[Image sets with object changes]
* * *
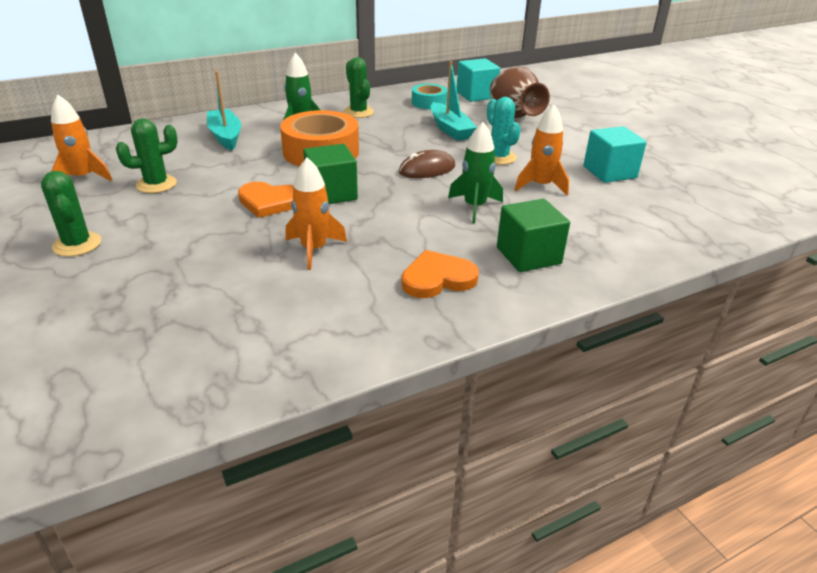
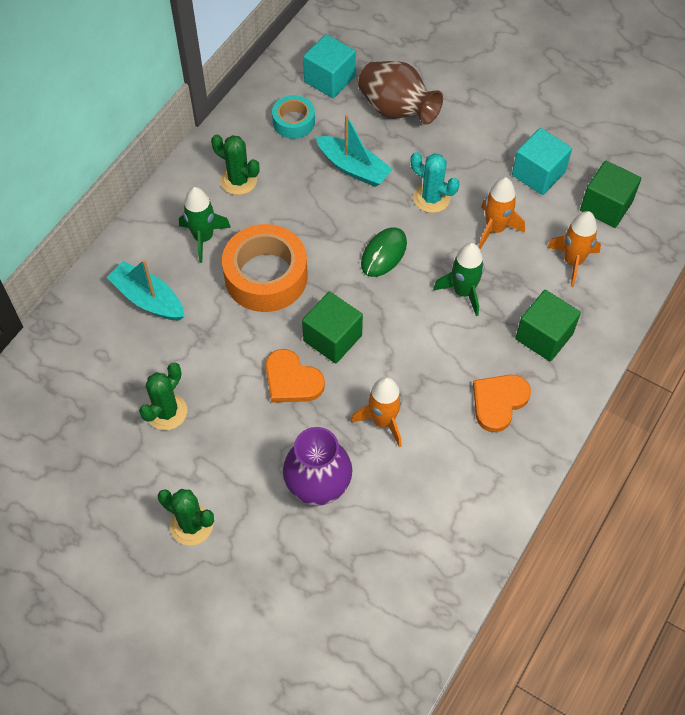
camera: 30 degrees left, 25 degrees up
orange rocket [51,95,112,181] -> orange rocket moved to [547,211,601,287]
orange heart [238,182,293,218] -> orange heart turned 60 degrees clockwise [265,349,325,403]
brown mouse [399,150,455,178] -> green mouse [361,227,407,277]
none -> purple vase [283,427,352,506]
none -> green cube [580,161,641,228]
* * *
• WHAT YOU HAVE TO DO: A faithful copy of the data is required: each word kept, each picture omitted.

• TASK RESULT:
camera: 30 degrees left, 25 degrees up
orange rocket [51,95,112,181] -> orange rocket moved to [547,211,601,287]
orange heart [238,182,293,218] -> orange heart turned 60 degrees clockwise [265,349,325,403]
brown mouse [399,150,455,178] -> green mouse [361,227,407,277]
none -> purple vase [283,427,352,506]
none -> green cube [580,161,641,228]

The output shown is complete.